EXERCISE PROMPT ▸ Your answer should be the lines below from the one with "yellow semicircle: moved 1 px right, 2 px up" to the one with "purple trapezoid: moved 1 px up", both included, given again exactly and with nothing added.

[Start of Attachment]

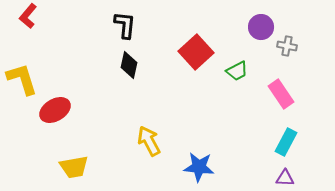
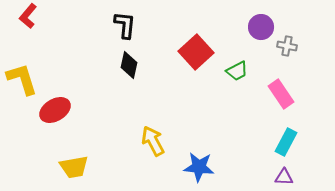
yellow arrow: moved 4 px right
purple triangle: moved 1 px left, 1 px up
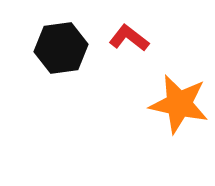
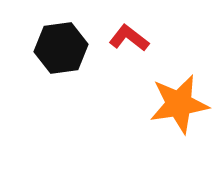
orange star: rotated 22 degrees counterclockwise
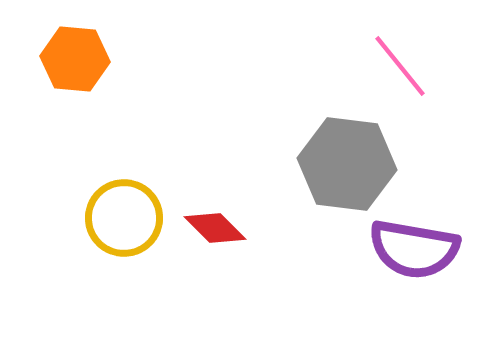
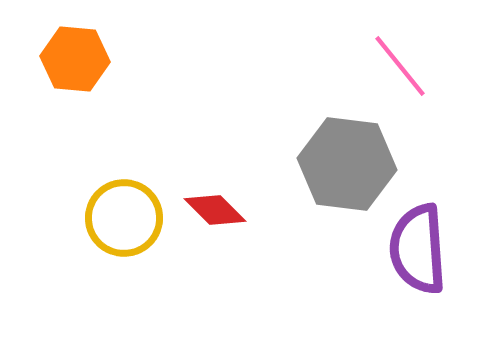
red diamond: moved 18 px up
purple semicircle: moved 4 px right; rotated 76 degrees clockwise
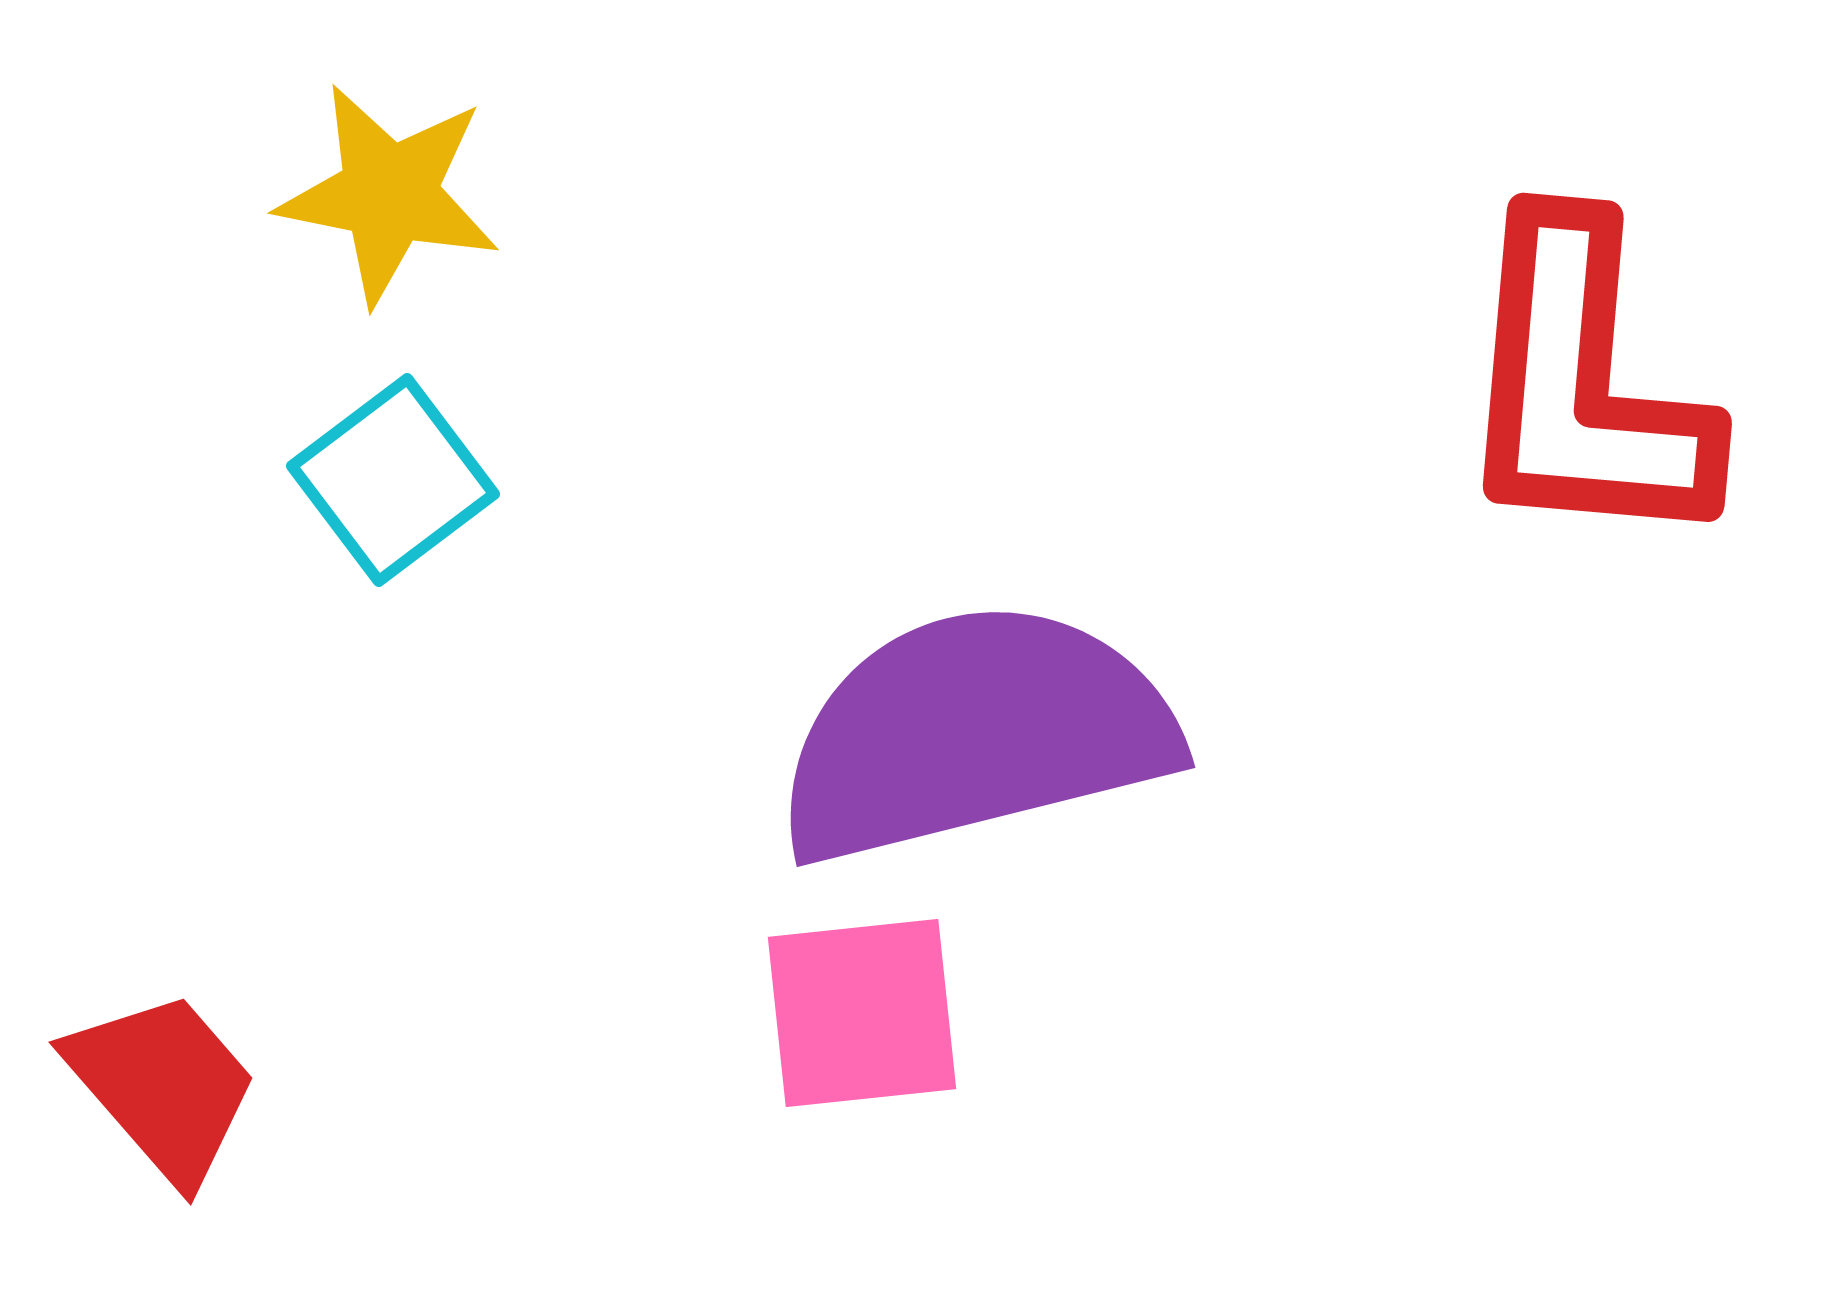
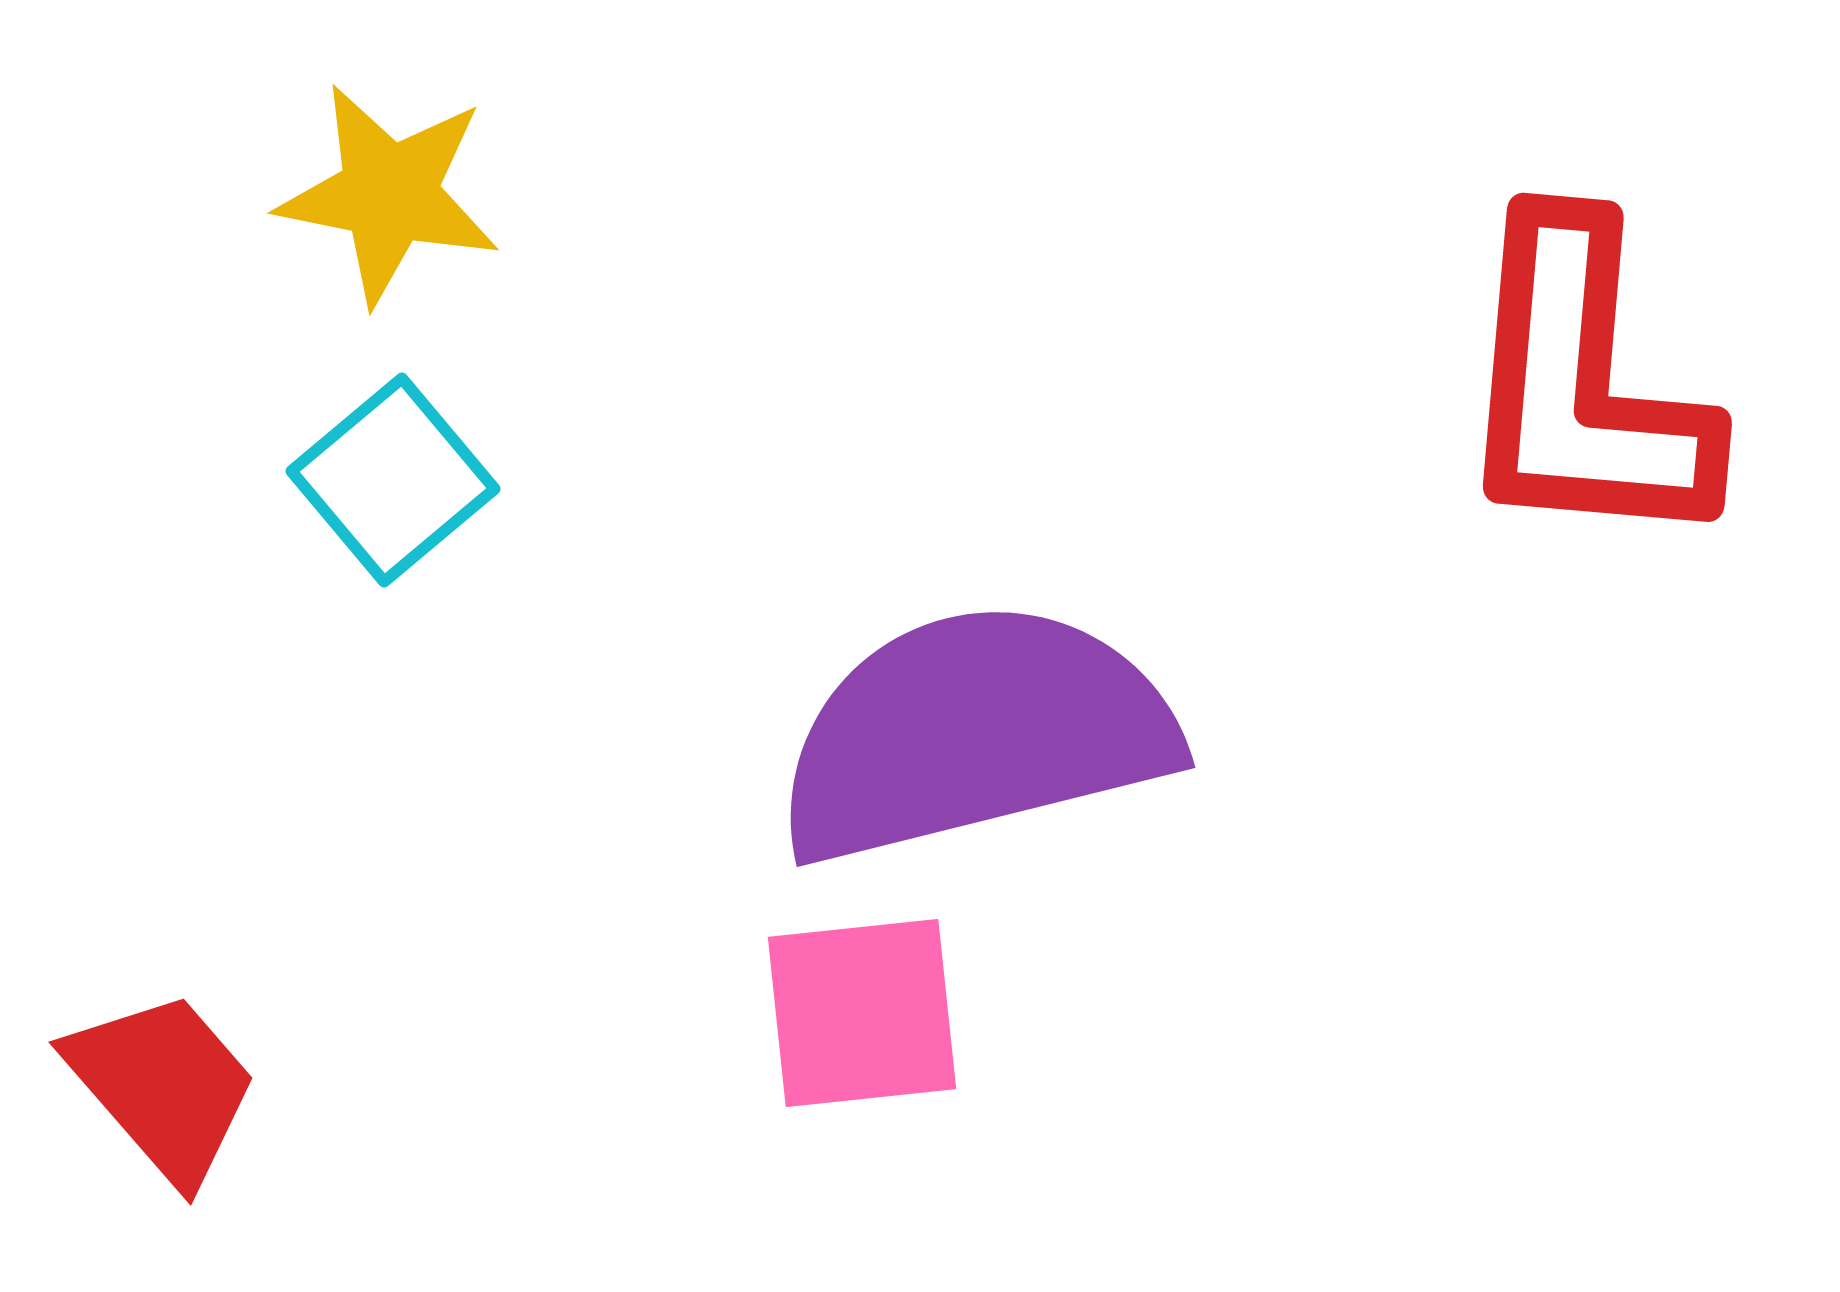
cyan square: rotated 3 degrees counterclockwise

[End of Attachment]
[Start of Attachment]

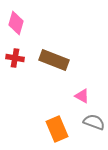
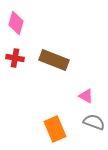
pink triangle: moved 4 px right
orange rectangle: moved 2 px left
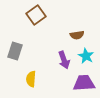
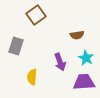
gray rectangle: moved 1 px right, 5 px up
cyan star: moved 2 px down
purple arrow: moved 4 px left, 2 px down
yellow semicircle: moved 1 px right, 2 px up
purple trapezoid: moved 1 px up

[End of Attachment]

SOLUTION ▸
yellow semicircle: moved 1 px right, 2 px up
purple trapezoid: moved 1 px up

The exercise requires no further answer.